+++ DATA TO EXAMINE

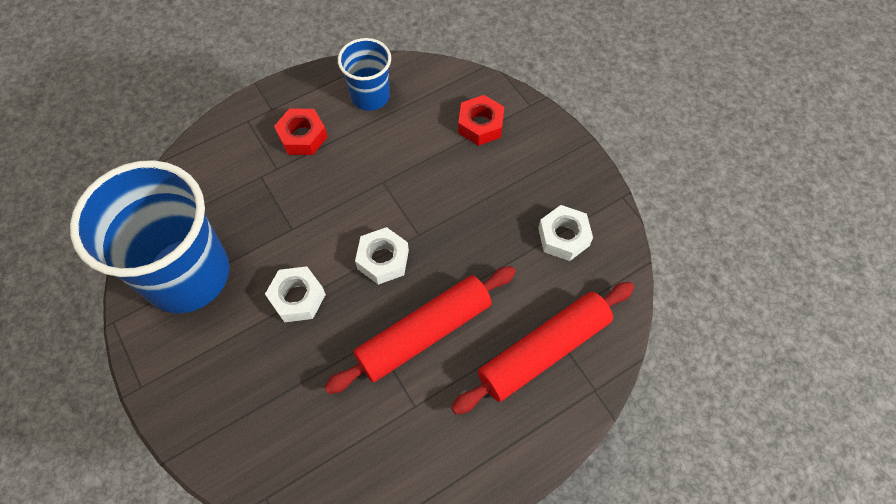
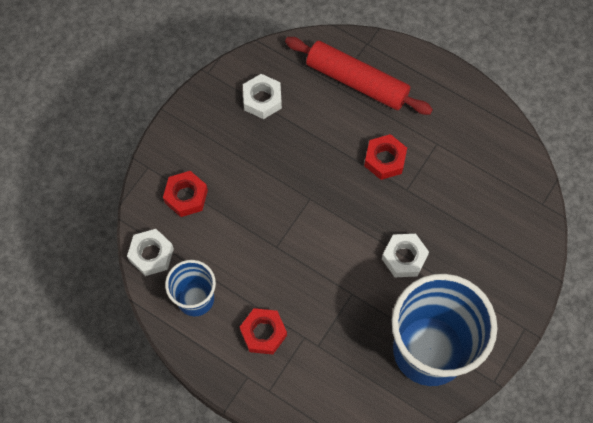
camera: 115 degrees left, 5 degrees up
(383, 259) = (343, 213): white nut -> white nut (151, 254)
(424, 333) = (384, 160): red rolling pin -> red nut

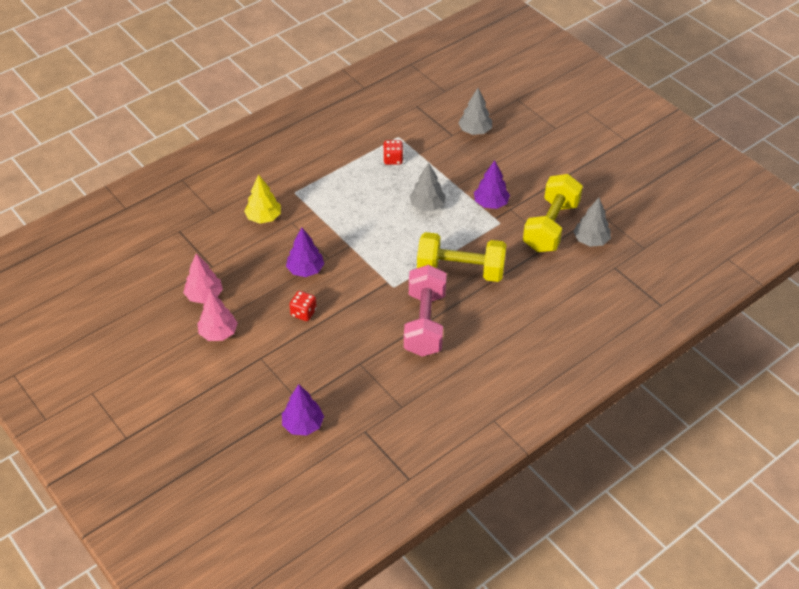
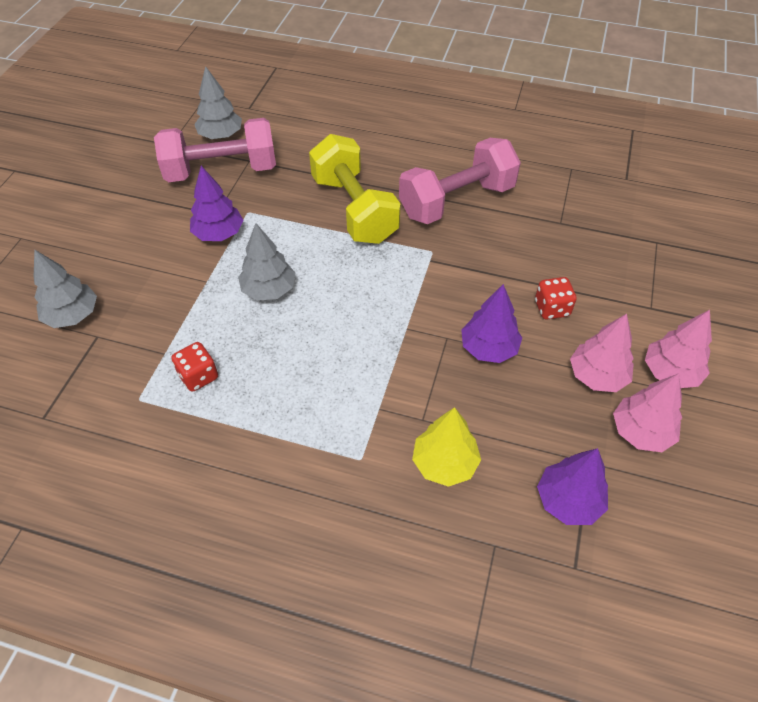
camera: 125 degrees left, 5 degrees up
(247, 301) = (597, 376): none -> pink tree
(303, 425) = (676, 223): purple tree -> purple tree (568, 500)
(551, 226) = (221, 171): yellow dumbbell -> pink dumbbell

++++++

**ASSIGNMENT**
Up to and including the final line of the data above, please copy every line exactly, starting from the one that contains "camera: 125 degrees left, 5 degrees up".

**EXPECTED OUTPUT**
camera: 125 degrees left, 5 degrees up
(247, 301) = (597, 376): none -> pink tree
(303, 425) = (676, 223): purple tree -> purple tree (568, 500)
(551, 226) = (221, 171): yellow dumbbell -> pink dumbbell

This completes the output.